> **PROBLEM TO SOLVE**
Return each line of the records holding the string "RESET".

DATA RECORDS START

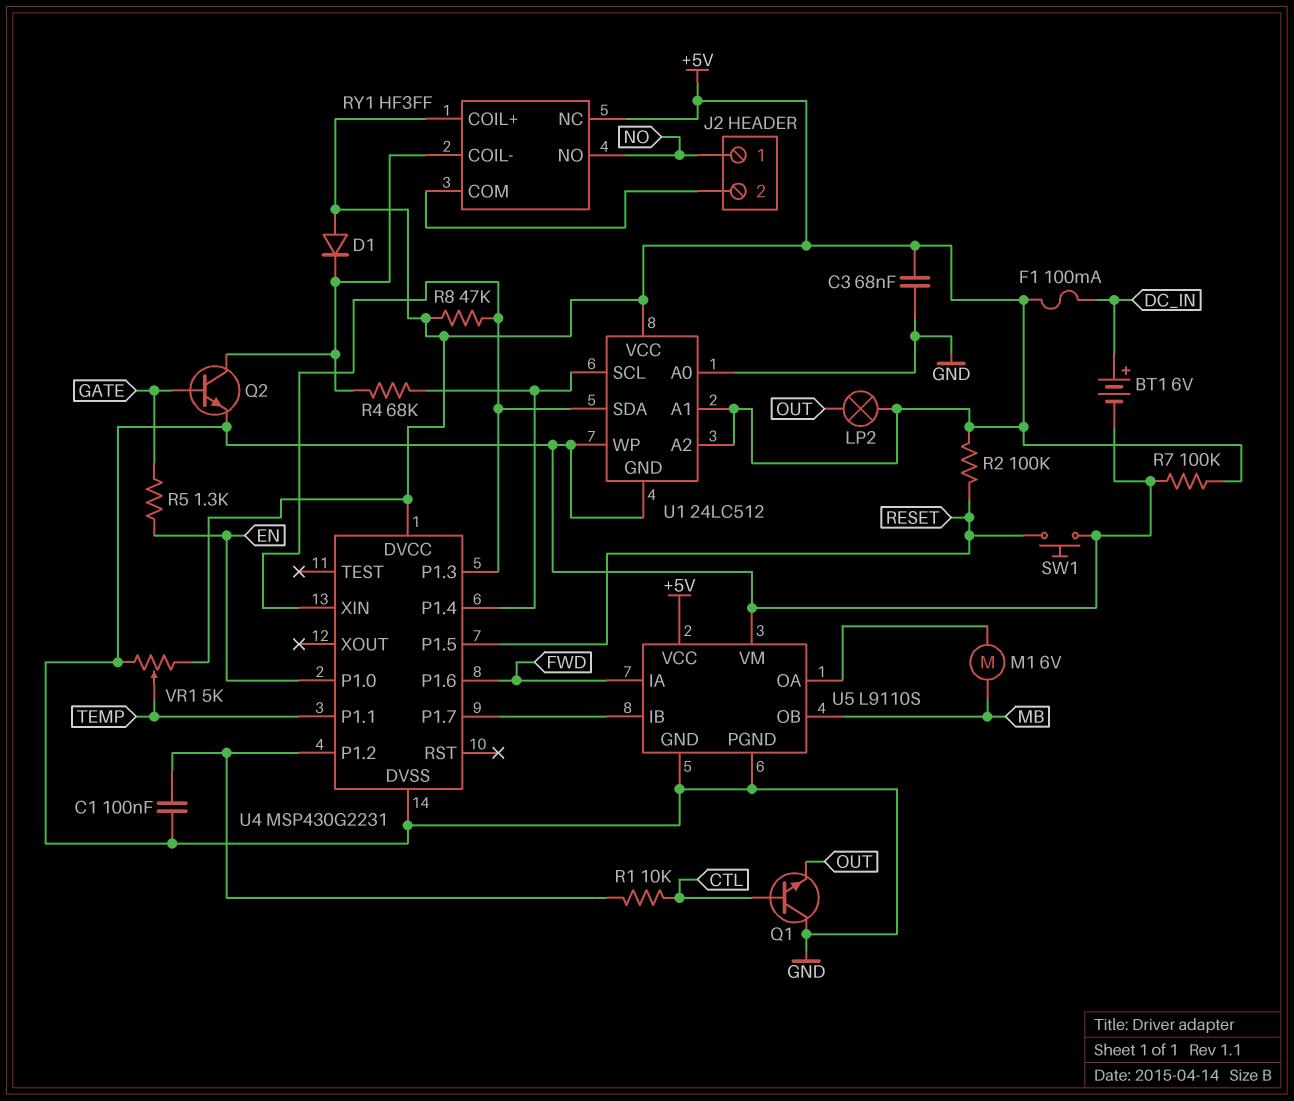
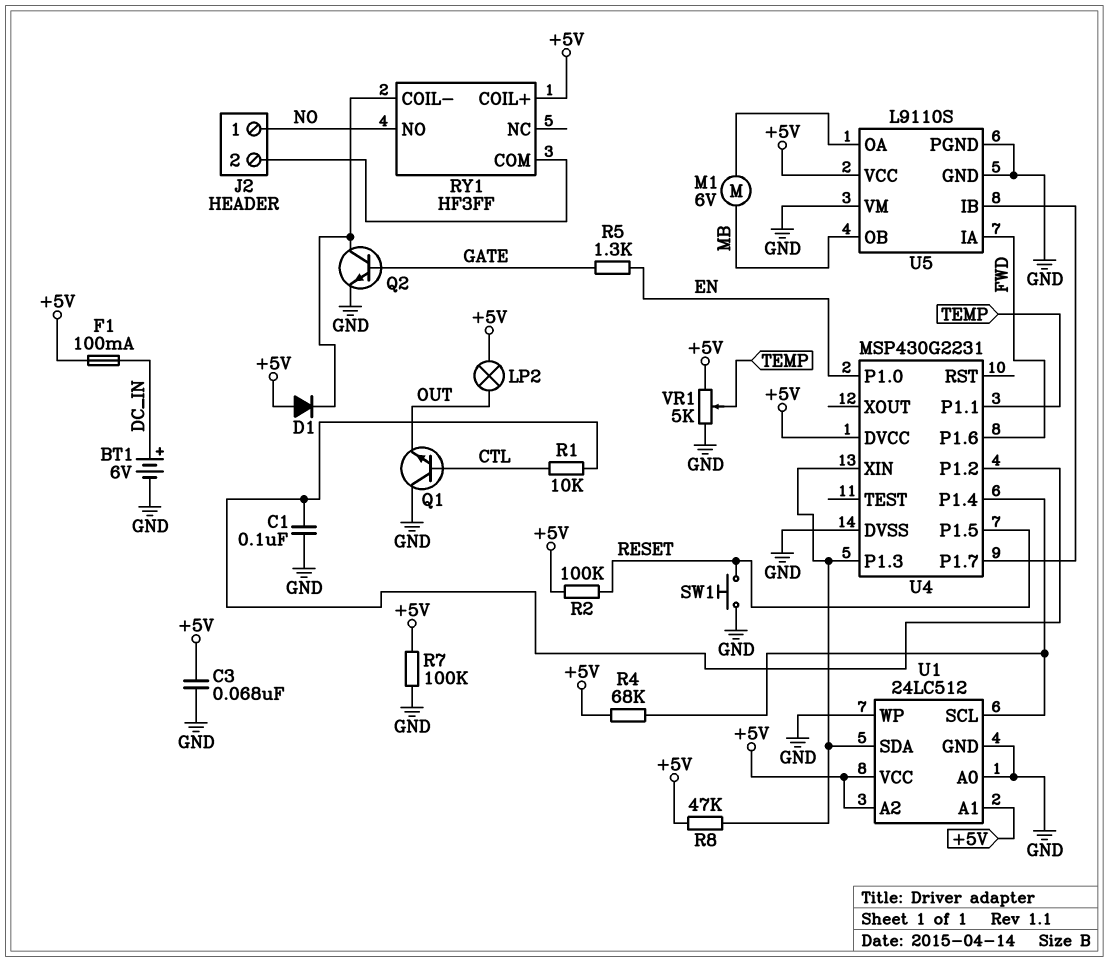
R4: 68k (RY1/COIL-, U1/SCL) -> 68k (+5V, U1/SCL)
RY1 pin NC: +5V -> none

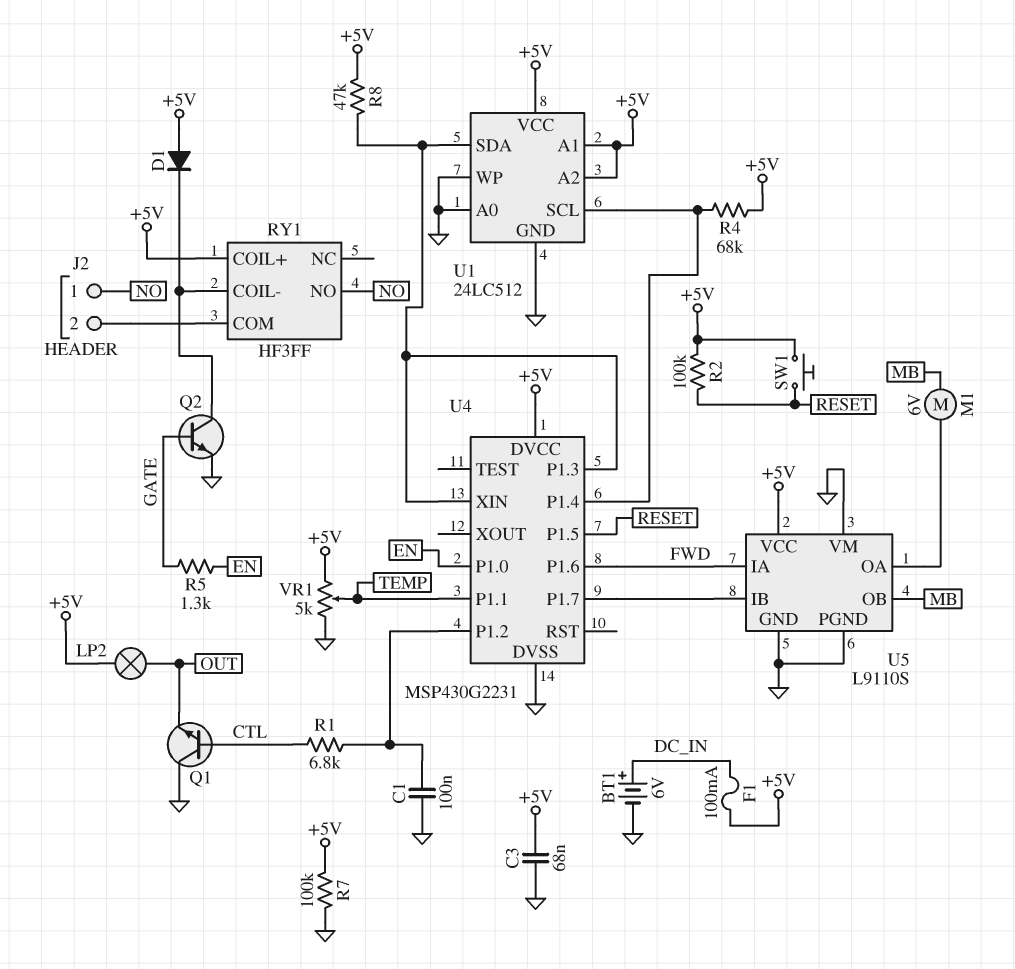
R1: 10k (CTL, U4/P1.2) -> 6.8k (CTL, U4/P1.2)
SW1: button (GND, RESET) -> button (+5V, RESET)

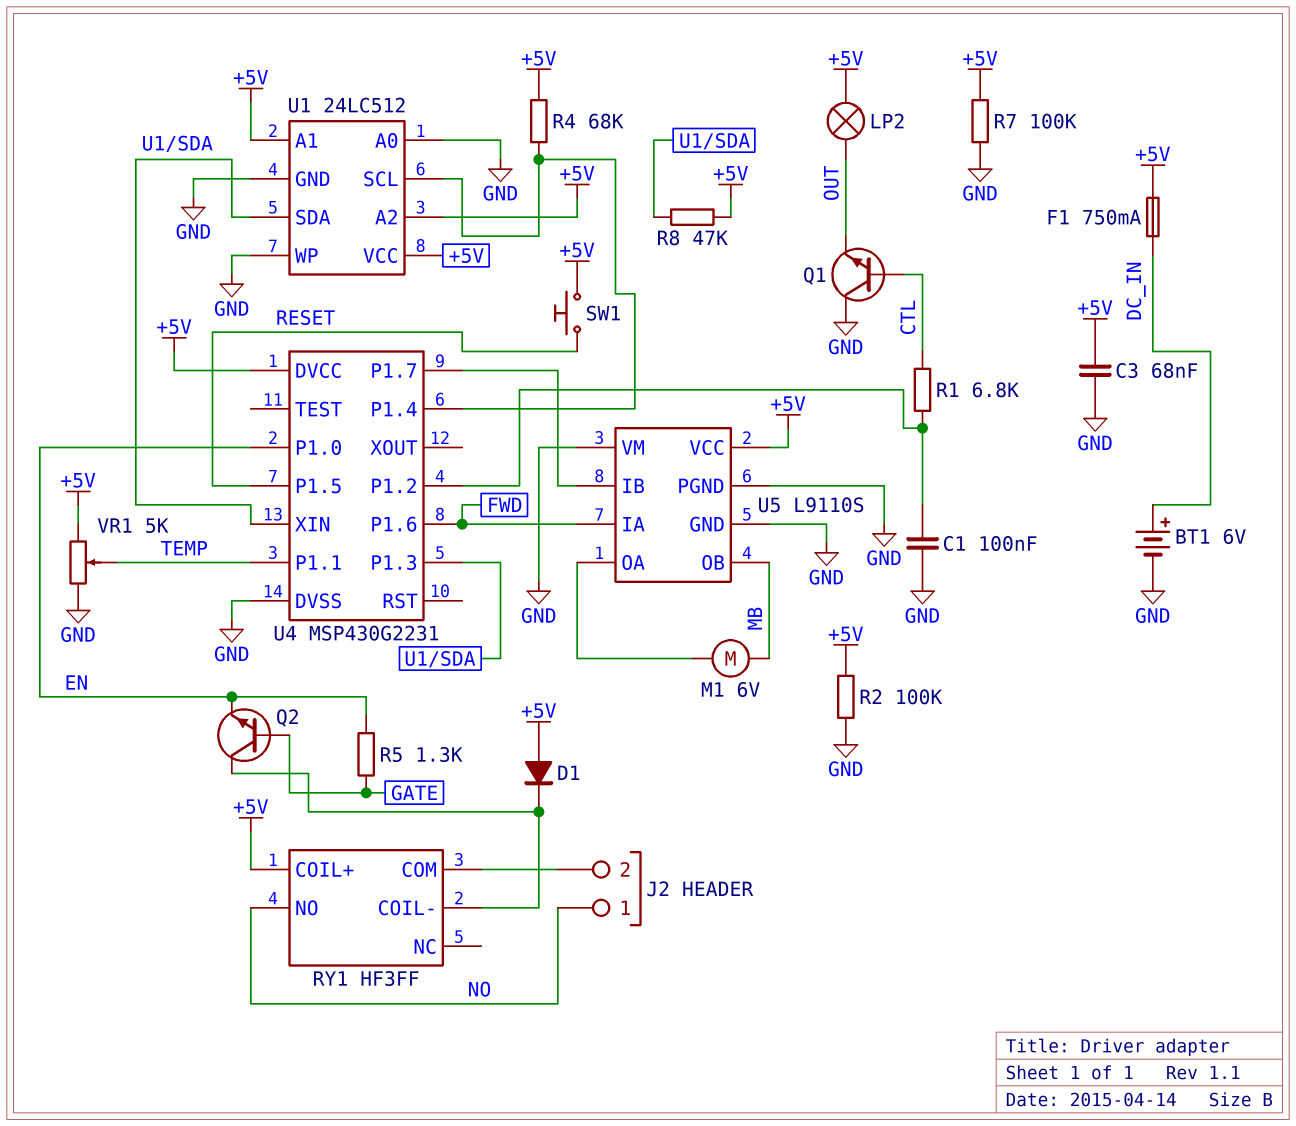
F1: 100mA (+5V, DC_IN) -> 750mA (+5V, DC_IN)
Q2: NPN (B GATE, C RY1/COIL-, E GND) -> NPN (B GATE, C RY1/COIL-, E EN)
R2: 100k (+5V, RESET) -> 100k (+5V, GND)

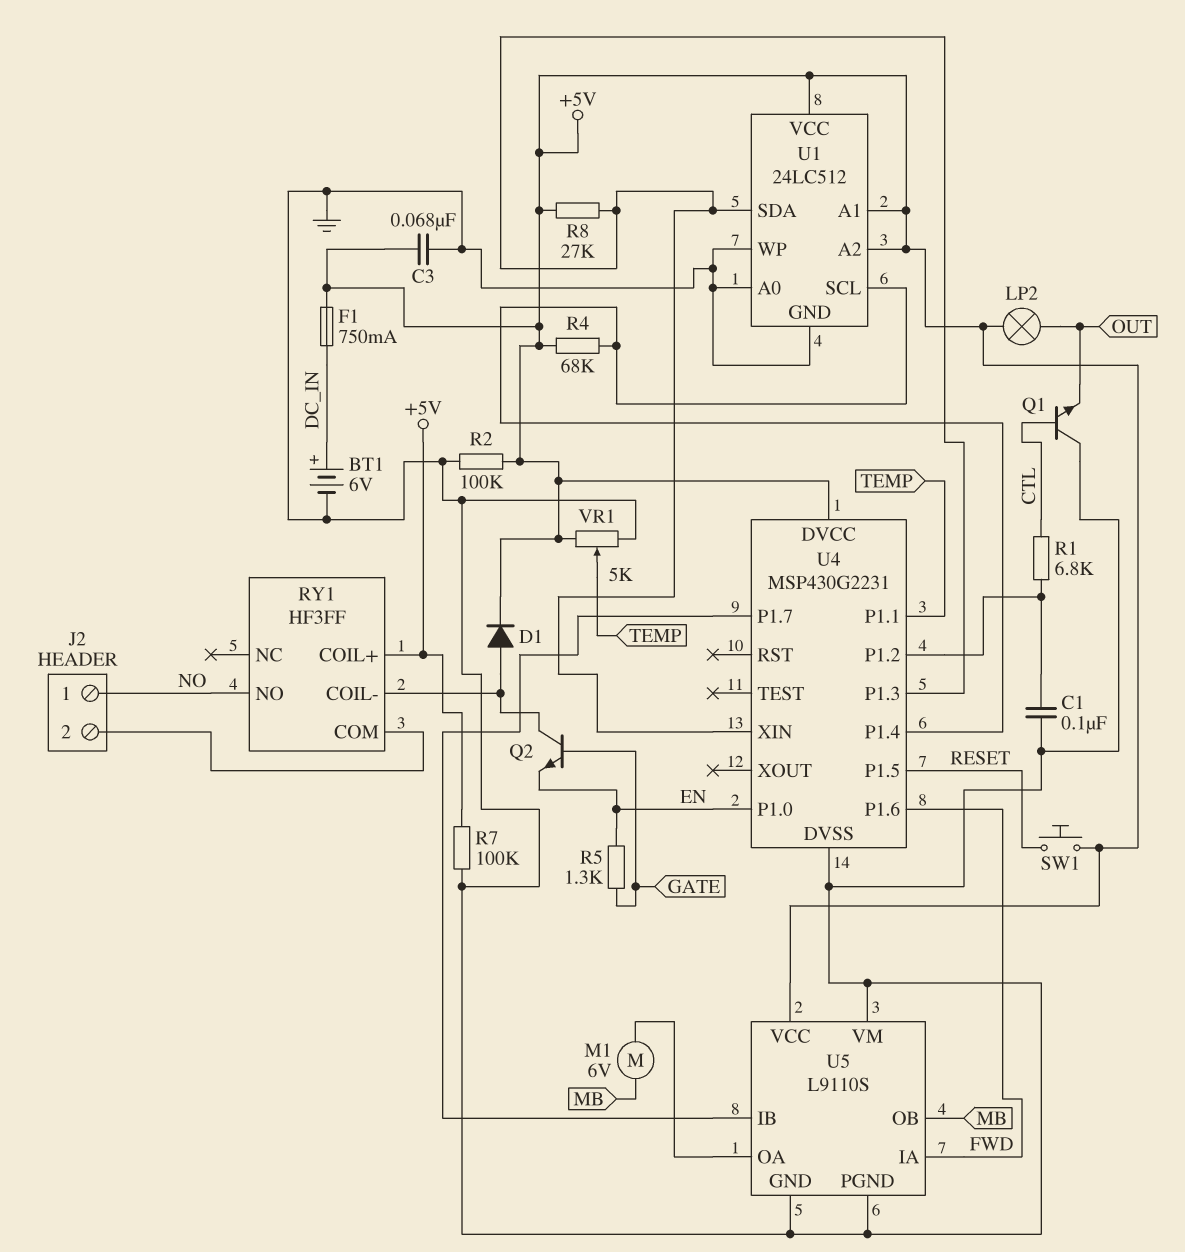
D1: diode (A +5V, K RY1/COIL-) -> diode (A RY1/COIL-, K +5V)
R8: 47k (+5V, U1/SDA) -> 27k (+5V, U1/SDA)

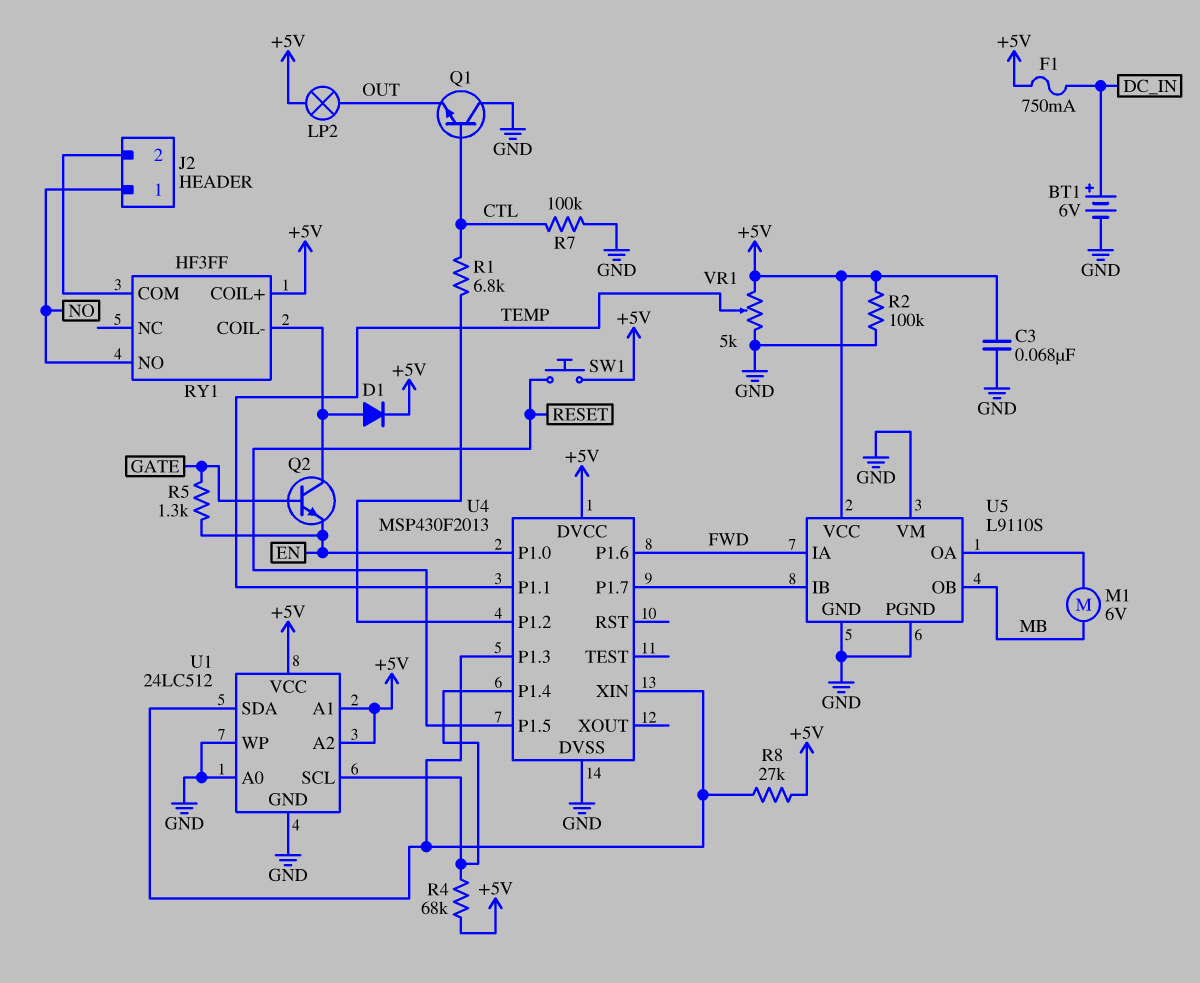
C1: 100nF (GND, U4/P1.2) -> none
R7: 100k (+5V, GND) -> 100k (CTL, GND)
U4: MSP430G2231 -> MSP430F2013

DATA RECORDS END

> **RESPONSE BOX**
SW1: button (GND, RESET) -> button (+5V, RESET)
R2: 100k (+5V, RESET) -> 100k (+5V, GND)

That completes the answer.